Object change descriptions
▬▬▬

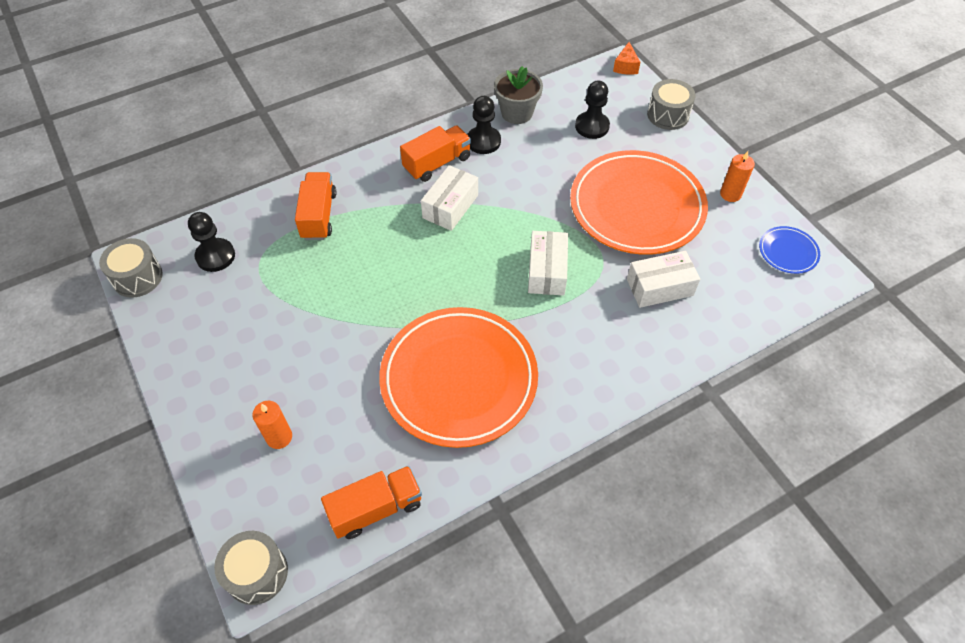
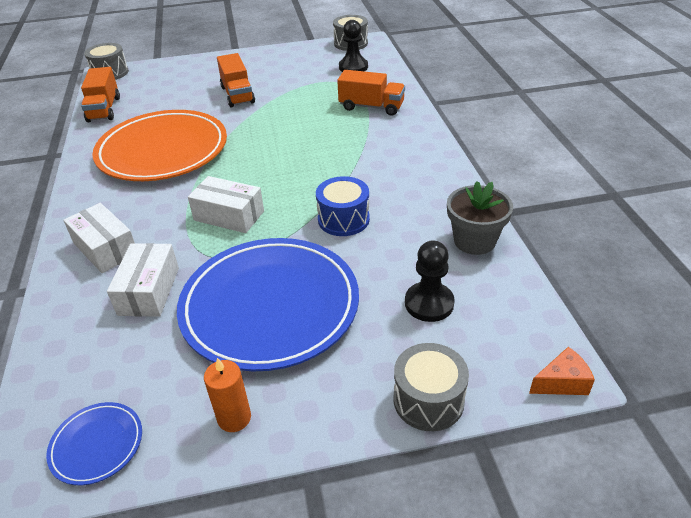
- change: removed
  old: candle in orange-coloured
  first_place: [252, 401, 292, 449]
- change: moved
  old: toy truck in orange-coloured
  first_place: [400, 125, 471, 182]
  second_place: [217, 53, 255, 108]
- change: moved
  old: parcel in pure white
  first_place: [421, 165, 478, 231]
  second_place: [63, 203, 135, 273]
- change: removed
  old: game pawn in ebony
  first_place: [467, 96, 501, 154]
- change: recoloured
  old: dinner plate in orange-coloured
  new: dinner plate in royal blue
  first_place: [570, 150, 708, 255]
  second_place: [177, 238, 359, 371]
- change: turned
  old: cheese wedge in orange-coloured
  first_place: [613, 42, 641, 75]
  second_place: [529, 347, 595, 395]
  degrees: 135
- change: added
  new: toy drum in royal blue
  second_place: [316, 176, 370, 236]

▬▬▬

◆ **EXERCISE REQUIREMENTS**: All lines from the one containing "- change: recoloured" to the end of the records are to be duplicated exactly, and no other lines are to be given.

◆ **REPLY TO THE EXERCISE**:
- change: recoloured
  old: dinner plate in orange-coloured
  new: dinner plate in royal blue
  first_place: [570, 150, 708, 255]
  second_place: [177, 238, 359, 371]
- change: turned
  old: cheese wedge in orange-coloured
  first_place: [613, 42, 641, 75]
  second_place: [529, 347, 595, 395]
  degrees: 135
- change: added
  new: toy drum in royal blue
  second_place: [316, 176, 370, 236]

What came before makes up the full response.